(The data Opens)
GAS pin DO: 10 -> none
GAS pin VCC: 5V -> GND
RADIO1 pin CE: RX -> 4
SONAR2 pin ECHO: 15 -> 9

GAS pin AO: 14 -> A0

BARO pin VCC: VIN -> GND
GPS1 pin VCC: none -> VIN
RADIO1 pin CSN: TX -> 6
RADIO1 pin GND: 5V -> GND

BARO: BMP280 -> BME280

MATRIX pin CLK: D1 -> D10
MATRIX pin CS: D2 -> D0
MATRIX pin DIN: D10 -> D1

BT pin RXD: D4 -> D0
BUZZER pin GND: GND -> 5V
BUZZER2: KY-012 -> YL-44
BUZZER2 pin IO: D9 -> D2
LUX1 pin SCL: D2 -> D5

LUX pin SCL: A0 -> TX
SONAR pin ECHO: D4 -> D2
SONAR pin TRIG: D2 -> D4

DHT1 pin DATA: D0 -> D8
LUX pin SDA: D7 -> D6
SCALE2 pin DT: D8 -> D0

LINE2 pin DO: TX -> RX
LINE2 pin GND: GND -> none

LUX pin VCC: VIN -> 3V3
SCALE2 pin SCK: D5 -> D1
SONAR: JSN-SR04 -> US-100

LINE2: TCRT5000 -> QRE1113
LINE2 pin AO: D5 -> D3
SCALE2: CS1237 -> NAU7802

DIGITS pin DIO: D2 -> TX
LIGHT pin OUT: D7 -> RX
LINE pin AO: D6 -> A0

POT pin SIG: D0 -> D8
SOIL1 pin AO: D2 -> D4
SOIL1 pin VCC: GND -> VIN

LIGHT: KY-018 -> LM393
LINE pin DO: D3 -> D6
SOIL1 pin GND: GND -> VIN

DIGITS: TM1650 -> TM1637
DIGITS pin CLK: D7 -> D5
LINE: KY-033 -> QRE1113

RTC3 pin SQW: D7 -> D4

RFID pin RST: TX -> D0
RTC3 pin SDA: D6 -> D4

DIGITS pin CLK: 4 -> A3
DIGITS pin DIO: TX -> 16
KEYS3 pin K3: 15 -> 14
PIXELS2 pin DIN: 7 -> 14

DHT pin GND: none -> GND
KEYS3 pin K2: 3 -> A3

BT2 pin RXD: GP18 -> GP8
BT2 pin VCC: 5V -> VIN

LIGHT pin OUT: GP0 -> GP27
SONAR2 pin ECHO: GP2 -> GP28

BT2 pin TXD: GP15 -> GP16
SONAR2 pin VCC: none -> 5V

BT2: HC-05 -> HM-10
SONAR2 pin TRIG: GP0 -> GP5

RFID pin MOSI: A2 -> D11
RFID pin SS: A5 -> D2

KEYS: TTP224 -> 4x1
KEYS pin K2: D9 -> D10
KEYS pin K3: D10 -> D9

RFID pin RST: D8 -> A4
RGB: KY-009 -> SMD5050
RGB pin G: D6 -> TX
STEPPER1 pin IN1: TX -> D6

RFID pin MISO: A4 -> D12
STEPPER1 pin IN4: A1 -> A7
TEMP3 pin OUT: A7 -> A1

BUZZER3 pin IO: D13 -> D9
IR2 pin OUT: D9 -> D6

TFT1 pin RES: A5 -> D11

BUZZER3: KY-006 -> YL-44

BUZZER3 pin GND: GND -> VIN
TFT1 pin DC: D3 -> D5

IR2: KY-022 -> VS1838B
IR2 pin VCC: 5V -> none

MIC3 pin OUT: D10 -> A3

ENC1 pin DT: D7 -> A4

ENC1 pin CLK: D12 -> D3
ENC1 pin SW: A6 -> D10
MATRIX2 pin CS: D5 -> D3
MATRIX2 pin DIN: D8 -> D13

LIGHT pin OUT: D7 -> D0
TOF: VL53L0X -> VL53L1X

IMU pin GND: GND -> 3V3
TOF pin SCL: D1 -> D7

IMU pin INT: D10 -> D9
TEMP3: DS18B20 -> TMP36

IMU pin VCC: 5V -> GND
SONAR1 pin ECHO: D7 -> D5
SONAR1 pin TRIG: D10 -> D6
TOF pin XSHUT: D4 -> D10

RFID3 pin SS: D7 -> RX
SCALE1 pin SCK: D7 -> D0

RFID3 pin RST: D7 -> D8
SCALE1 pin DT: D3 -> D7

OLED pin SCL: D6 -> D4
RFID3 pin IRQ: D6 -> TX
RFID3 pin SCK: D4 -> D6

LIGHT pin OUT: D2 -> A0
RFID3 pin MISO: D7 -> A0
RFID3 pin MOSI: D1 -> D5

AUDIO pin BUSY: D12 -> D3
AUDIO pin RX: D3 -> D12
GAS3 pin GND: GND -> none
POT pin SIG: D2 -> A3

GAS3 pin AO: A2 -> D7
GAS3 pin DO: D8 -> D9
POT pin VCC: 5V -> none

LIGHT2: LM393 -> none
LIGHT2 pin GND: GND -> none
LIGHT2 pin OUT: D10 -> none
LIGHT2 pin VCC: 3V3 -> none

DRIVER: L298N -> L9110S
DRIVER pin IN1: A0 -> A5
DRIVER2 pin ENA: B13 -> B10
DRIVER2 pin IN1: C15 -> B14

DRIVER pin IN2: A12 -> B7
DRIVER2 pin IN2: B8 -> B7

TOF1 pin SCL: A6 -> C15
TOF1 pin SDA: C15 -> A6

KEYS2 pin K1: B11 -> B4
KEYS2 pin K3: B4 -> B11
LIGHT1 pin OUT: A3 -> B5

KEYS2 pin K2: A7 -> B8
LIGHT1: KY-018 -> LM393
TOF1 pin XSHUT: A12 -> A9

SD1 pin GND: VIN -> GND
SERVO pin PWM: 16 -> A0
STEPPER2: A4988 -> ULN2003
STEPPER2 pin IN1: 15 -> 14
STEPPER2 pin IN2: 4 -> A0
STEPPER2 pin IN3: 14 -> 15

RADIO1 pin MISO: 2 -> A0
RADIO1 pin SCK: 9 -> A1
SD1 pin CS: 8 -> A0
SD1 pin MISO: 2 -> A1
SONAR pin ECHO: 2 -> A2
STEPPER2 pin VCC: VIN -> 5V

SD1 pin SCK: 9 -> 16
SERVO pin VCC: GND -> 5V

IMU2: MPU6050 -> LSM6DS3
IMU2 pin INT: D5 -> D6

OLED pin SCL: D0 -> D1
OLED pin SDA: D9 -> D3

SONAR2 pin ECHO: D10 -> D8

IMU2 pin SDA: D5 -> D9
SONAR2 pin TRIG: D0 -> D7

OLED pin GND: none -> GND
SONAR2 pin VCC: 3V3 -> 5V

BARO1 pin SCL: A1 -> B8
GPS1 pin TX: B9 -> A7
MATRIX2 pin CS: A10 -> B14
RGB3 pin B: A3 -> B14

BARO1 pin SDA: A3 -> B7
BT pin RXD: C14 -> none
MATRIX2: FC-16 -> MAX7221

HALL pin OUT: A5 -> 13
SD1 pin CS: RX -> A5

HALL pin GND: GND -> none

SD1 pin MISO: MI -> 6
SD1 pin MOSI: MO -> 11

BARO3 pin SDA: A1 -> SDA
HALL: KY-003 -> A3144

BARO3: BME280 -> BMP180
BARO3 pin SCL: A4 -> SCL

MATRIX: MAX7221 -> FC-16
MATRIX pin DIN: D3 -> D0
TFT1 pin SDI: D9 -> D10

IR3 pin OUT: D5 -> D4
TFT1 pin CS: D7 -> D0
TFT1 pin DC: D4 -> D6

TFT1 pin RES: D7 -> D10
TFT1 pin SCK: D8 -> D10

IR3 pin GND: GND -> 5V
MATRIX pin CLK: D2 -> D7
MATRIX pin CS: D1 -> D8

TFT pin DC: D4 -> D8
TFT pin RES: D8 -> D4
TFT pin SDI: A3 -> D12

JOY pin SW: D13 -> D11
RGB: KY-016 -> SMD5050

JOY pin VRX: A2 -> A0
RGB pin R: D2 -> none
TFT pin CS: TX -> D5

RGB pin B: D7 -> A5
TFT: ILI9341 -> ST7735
(The data Closes)
Write the opening line of the data above and every line after it, exactly, stopping once you have written the line with "LINE pin DO: D3 -> D6".

GAS pin DO: 10 -> none
GAS pin VCC: 5V -> GND
RADIO1 pin CE: RX -> 4
SONAR2 pin ECHO: 15 -> 9

GAS pin AO: 14 -> A0

BARO pin VCC: VIN -> GND
GPS1 pin VCC: none -> VIN
RADIO1 pin CSN: TX -> 6
RADIO1 pin GND: 5V -> GND

BARO: BMP280 -> BME280

MATRIX pin CLK: D1 -> D10
MATRIX pin CS: D2 -> D0
MATRIX pin DIN: D10 -> D1

BT pin RXD: D4 -> D0
BUZZER pin GND: GND -> 5V
BUZZER2: KY-012 -> YL-44
BUZZER2 pin IO: D9 -> D2
LUX1 pin SCL: D2 -> D5

LUX pin SCL: A0 -> TX
SONAR pin ECHO: D4 -> D2
SONAR pin TRIG: D2 -> D4

DHT1 pin DATA: D0 -> D8
LUX pin SDA: D7 -> D6
SCALE2 pin DT: D8 -> D0

LINE2 pin DO: TX -> RX
LINE2 pin GND: GND -> none

LUX pin VCC: VIN -> 3V3
SCALE2 pin SCK: D5 -> D1
SONAR: JSN-SR04 -> US-100

LINE2: TCRT5000 -> QRE1113
LINE2 pin AO: D5 -> D3
SCALE2: CS1237 -> NAU7802

DIGITS pin DIO: D2 -> TX
LIGHT pin OUT: D7 -> RX
LINE pin AO: D6 -> A0

POT pin SIG: D0 -> D8
SOIL1 pin AO: D2 -> D4
SOIL1 pin VCC: GND -> VIN

LIGHT: KY-018 -> LM393
LINE pin DO: D3 -> D6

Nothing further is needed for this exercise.